Dataset entries:
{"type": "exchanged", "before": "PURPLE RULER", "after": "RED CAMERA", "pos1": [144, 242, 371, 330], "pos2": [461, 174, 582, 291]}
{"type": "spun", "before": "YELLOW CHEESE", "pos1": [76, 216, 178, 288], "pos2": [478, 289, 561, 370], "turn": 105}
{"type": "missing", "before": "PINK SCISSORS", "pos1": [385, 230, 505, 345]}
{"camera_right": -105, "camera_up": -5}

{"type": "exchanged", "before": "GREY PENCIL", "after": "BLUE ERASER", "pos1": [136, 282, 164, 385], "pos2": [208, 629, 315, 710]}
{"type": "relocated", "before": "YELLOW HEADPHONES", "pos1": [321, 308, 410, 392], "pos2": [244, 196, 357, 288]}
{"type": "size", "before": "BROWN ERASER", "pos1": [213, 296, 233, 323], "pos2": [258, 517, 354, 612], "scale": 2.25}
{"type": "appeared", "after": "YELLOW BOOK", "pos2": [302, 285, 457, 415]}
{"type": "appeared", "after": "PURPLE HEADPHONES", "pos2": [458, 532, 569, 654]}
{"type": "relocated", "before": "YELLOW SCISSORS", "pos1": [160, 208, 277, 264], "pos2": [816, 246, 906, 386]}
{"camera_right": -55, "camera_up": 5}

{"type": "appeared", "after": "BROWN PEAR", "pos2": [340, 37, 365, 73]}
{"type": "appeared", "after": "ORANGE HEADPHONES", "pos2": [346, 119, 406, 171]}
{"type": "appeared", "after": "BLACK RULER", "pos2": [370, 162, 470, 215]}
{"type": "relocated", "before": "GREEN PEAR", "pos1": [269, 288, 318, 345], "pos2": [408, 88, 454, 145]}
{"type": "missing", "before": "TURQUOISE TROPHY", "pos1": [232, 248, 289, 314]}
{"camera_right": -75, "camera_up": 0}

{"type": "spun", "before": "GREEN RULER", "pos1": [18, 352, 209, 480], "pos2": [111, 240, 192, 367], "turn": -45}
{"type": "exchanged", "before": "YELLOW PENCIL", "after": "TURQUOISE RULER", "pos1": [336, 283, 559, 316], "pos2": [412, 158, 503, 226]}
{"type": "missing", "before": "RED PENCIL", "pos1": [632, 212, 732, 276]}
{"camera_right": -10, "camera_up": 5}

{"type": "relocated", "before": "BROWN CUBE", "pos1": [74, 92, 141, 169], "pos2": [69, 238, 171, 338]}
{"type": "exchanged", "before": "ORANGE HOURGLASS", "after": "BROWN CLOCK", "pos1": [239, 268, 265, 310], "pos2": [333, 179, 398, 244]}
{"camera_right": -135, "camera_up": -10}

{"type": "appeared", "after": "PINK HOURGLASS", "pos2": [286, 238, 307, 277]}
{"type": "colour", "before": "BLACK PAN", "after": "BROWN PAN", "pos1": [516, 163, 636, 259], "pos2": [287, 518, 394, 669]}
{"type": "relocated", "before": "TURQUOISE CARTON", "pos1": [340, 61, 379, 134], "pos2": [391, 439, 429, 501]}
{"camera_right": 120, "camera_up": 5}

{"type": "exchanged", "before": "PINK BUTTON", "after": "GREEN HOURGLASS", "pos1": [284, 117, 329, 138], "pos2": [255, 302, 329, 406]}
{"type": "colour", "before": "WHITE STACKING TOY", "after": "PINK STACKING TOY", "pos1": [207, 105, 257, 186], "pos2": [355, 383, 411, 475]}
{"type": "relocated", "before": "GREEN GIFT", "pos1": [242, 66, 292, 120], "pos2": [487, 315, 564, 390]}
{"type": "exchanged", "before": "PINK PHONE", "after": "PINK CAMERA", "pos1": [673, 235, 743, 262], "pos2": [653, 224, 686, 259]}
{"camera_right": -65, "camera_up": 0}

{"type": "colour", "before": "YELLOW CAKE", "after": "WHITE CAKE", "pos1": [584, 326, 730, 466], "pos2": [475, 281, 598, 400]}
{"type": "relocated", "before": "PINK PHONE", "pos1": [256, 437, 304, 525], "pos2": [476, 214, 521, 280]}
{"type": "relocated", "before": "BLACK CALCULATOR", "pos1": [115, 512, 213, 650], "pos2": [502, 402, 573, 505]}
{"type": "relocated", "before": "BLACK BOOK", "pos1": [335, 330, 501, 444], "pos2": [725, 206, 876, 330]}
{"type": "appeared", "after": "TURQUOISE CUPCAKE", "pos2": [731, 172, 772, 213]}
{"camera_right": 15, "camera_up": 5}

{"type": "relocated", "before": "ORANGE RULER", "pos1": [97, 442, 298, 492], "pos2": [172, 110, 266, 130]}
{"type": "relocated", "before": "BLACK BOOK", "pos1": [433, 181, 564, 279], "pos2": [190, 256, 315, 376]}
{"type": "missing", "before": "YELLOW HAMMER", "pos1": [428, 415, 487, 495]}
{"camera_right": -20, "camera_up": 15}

◆ TASK BRIEF:
This exercise requires the entries above to be restated exactly.

◆ SOLUTION TO THE EXERCISE:
{"type": "exchanged", "before": "PURPLE RULER", "after": "RED CAMERA", "pos1": [144, 242, 371, 330], "pos2": [461, 174, 582, 291]}
{"type": "spun", "before": "YELLOW CHEESE", "pos1": [76, 216, 178, 288], "pos2": [478, 289, 561, 370], "turn": 105}
{"type": "missing", "before": "PINK SCISSORS", "pos1": [385, 230, 505, 345]}
{"camera_right": -105, "camera_up": -5}

{"type": "exchanged", "before": "GREY PENCIL", "after": "BLUE ERASER", "pos1": [136, 282, 164, 385], "pos2": [208, 629, 315, 710]}
{"type": "relocated", "before": "YELLOW HEADPHONES", "pos1": [321, 308, 410, 392], "pos2": [244, 196, 357, 288]}
{"type": "size", "before": "BROWN ERASER", "pos1": [213, 296, 233, 323], "pos2": [258, 517, 354, 612], "scale": 2.25}
{"type": "appeared", "after": "YELLOW BOOK", "pos2": [302, 285, 457, 415]}
{"type": "appeared", "after": "PURPLE HEADPHONES", "pos2": [458, 532, 569, 654]}
{"type": "relocated", "before": "YELLOW SCISSORS", "pos1": [160, 208, 277, 264], "pos2": [816, 246, 906, 386]}
{"camera_right": -55, "camera_up": 5}

{"type": "appeared", "after": "BROWN PEAR", "pos2": [340, 37, 365, 73]}
{"type": "appeared", "after": "ORANGE HEADPHONES", "pos2": [346, 119, 406, 171]}
{"type": "appeared", "after": "BLACK RULER", "pos2": [370, 162, 470, 215]}
{"type": "relocated", "before": "GREEN PEAR", "pos1": [269, 288, 318, 345], "pos2": [408, 88, 454, 145]}
{"type": "missing", "before": "TURQUOISE TROPHY", "pos1": [232, 248, 289, 314]}
{"camera_right": -75, "camera_up": 0}

{"type": "spun", "before": "GREEN RULER", "pos1": [18, 352, 209, 480], "pos2": [111, 240, 192, 367], "turn": -45}
{"type": "exchanged", "before": "YELLOW PENCIL", "after": "TURQUOISE RULER", "pos1": [336, 283, 559, 316], "pos2": [412, 158, 503, 226]}
{"type": "missing", "before": "RED PENCIL", "pos1": [632, 212, 732, 276]}
{"camera_right": -10, "camera_up": 5}

{"type": "relocated", "before": "BROWN CUBE", "pos1": [74, 92, 141, 169], "pos2": [69, 238, 171, 338]}
{"type": "exchanged", "before": "ORANGE HOURGLASS", "after": "BROWN CLOCK", "pos1": [239, 268, 265, 310], "pos2": [333, 179, 398, 244]}
{"camera_right": -135, "camera_up": -10}

{"type": "appeared", "after": "PINK HOURGLASS", "pos2": [286, 238, 307, 277]}
{"type": "colour", "before": "BLACK PAN", "after": "BROWN PAN", "pos1": [516, 163, 636, 259], "pos2": [287, 518, 394, 669]}
{"type": "relocated", "before": "TURQUOISE CARTON", "pos1": [340, 61, 379, 134], "pos2": [391, 439, 429, 501]}
{"camera_right": 120, "camera_up": 5}

{"type": "exchanged", "before": "PINK BUTTON", "after": "GREEN HOURGLASS", "pos1": [284, 117, 329, 138], "pos2": [255, 302, 329, 406]}
{"type": "colour", "before": "WHITE STACKING TOY", "after": "PINK STACKING TOY", "pos1": [207, 105, 257, 186], "pos2": [355, 383, 411, 475]}
{"type": "relocated", "before": "GREEN GIFT", "pos1": [242, 66, 292, 120], "pos2": [487, 315, 564, 390]}
{"type": "exchanged", "before": "PINK PHONE", "after": "PINK CAMERA", "pos1": [673, 235, 743, 262], "pos2": [653, 224, 686, 259]}
{"camera_right": -65, "camera_up": 0}

{"type": "colour", "before": "YELLOW CAKE", "after": "WHITE CAKE", "pos1": [584, 326, 730, 466], "pos2": [475, 281, 598, 400]}
{"type": "relocated", "before": "PINK PHONE", "pos1": [256, 437, 304, 525], "pos2": [476, 214, 521, 280]}
{"type": "relocated", "before": "BLACK CALCULATOR", "pos1": [115, 512, 213, 650], "pos2": [502, 402, 573, 505]}
{"type": "relocated", "before": "BLACK BOOK", "pos1": [335, 330, 501, 444], "pos2": [725, 206, 876, 330]}
{"type": "appeared", "after": "TURQUOISE CUPCAKE", "pos2": [731, 172, 772, 213]}
{"camera_right": 15, "camera_up": 5}

{"type": "relocated", "before": "ORANGE RULER", "pos1": [97, 442, 298, 492], "pos2": [172, 110, 266, 130]}
{"type": "relocated", "before": "BLACK BOOK", "pos1": [433, 181, 564, 279], "pos2": [190, 256, 315, 376]}
{"type": "missing", "before": "YELLOW HAMMER", "pos1": [428, 415, 487, 495]}
{"camera_right": -20, "camera_up": 15}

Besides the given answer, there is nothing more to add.